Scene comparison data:

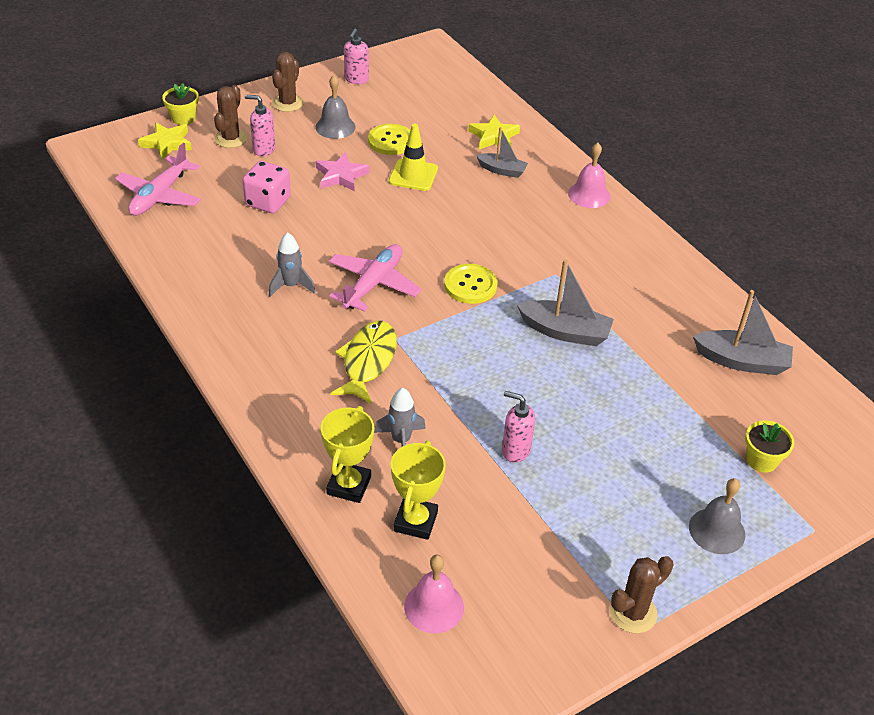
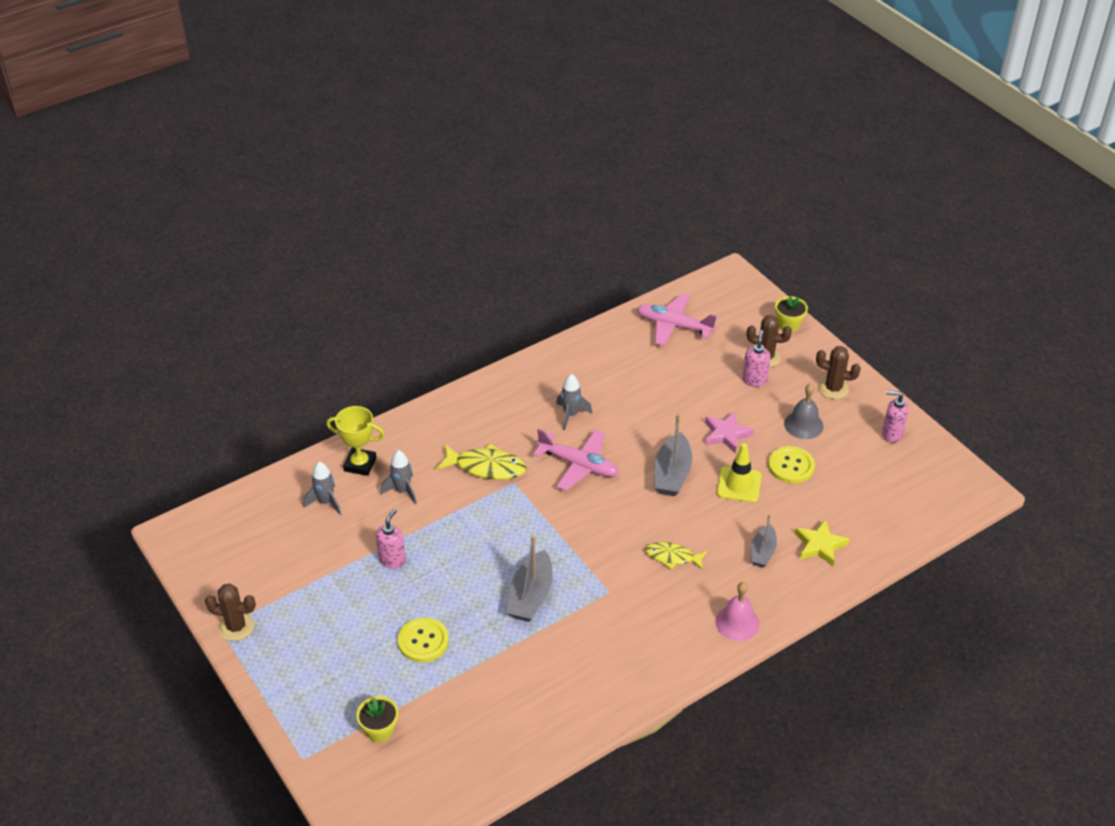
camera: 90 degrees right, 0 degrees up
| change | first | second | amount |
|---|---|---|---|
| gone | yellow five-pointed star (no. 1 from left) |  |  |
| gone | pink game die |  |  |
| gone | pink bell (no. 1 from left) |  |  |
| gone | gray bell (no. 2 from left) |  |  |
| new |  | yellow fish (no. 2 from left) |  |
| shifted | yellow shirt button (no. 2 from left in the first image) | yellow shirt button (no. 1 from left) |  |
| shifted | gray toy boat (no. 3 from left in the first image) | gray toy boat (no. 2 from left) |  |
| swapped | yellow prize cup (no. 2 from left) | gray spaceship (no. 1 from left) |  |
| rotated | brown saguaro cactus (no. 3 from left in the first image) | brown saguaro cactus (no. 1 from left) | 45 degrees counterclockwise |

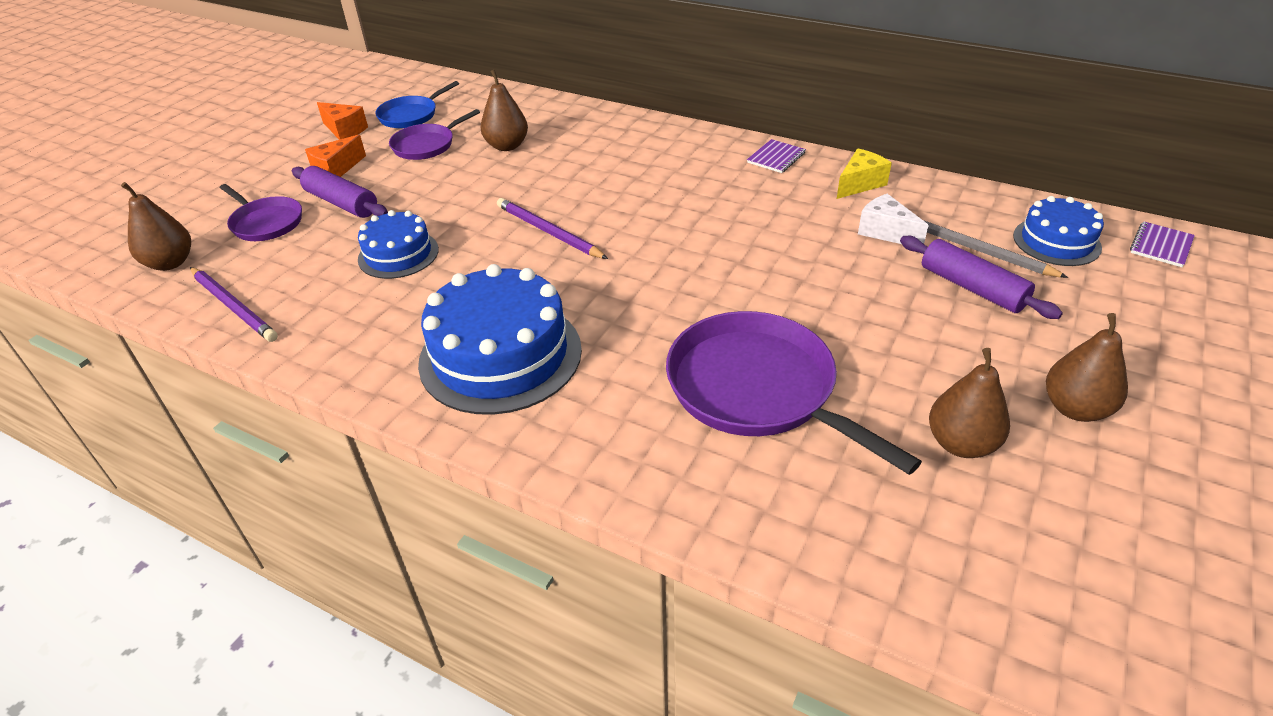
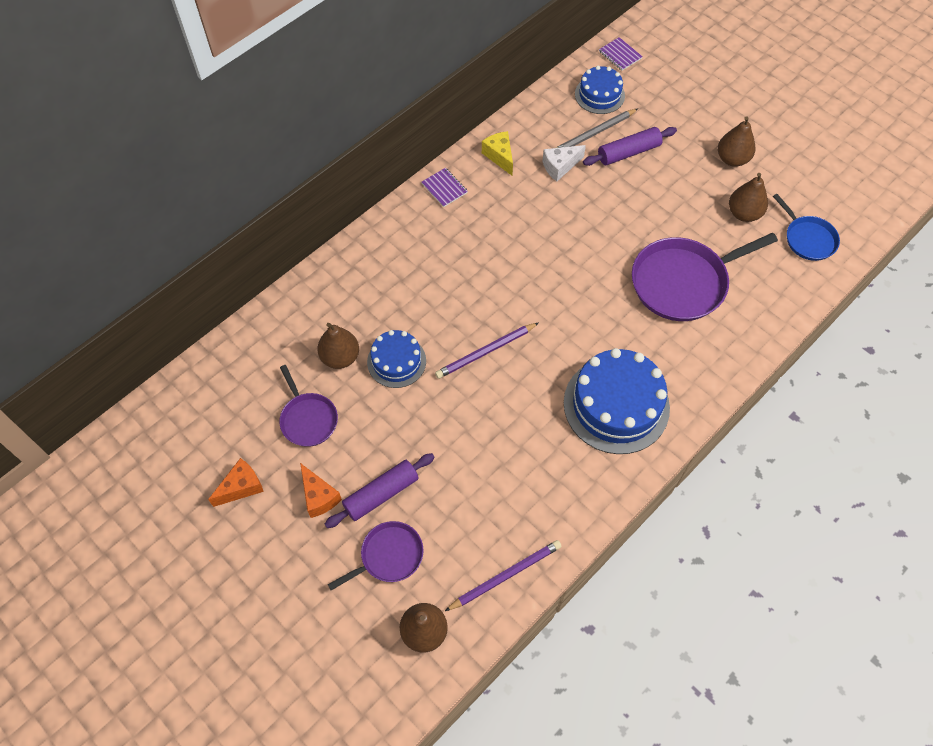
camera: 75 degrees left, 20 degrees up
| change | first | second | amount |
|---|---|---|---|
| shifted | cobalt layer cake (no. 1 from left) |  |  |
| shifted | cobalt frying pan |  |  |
==
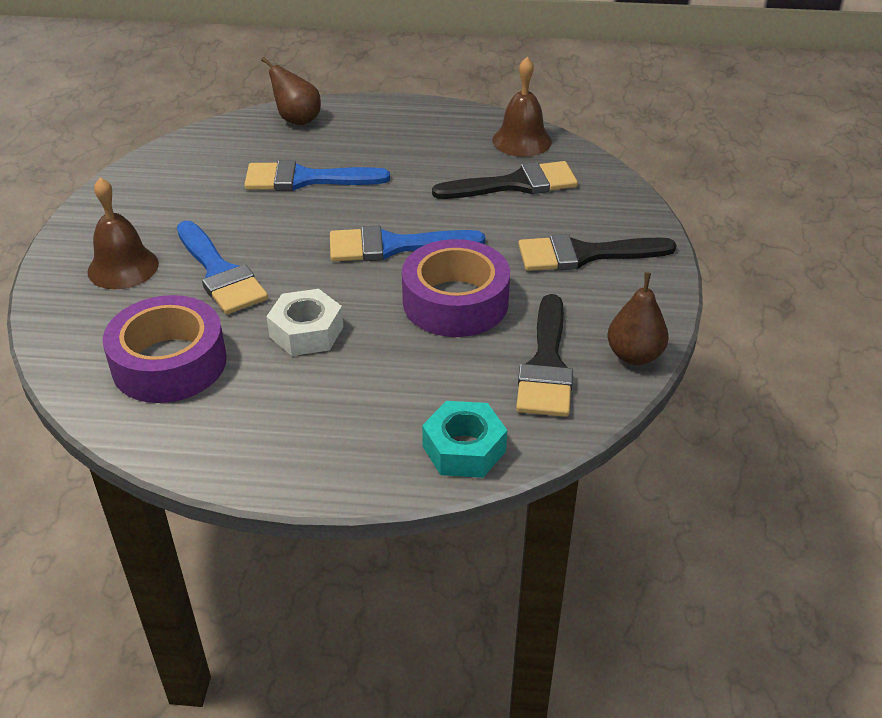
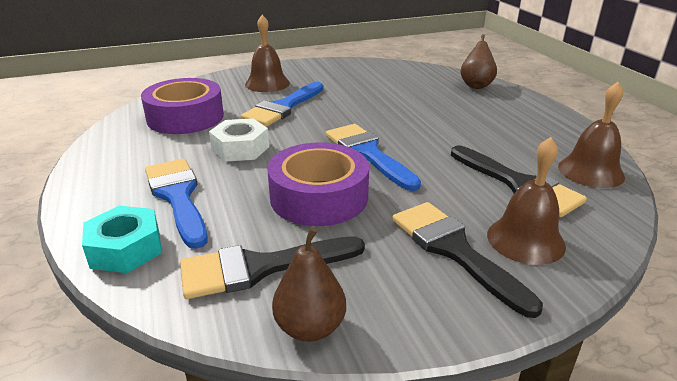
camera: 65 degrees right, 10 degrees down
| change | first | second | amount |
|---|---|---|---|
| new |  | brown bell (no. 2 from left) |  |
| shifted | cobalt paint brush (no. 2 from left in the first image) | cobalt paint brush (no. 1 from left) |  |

→ **REQUIRED WORK**
Using the entries above, copy out all lines that contain the string "yellow".

→ **RESPONSE**
| gone | yellow five-pointed star (no. 1 from left) |  |  |
| new |  | yellow fish (no. 2 from left) |  |
| shifted | yellow shirt button (no. 2 from left in the first image) | yellow shirt button (no. 1 from left) |  |
| swapped | yellow prize cup (no. 2 from left) | gray spaceship (no. 1 from left) |  |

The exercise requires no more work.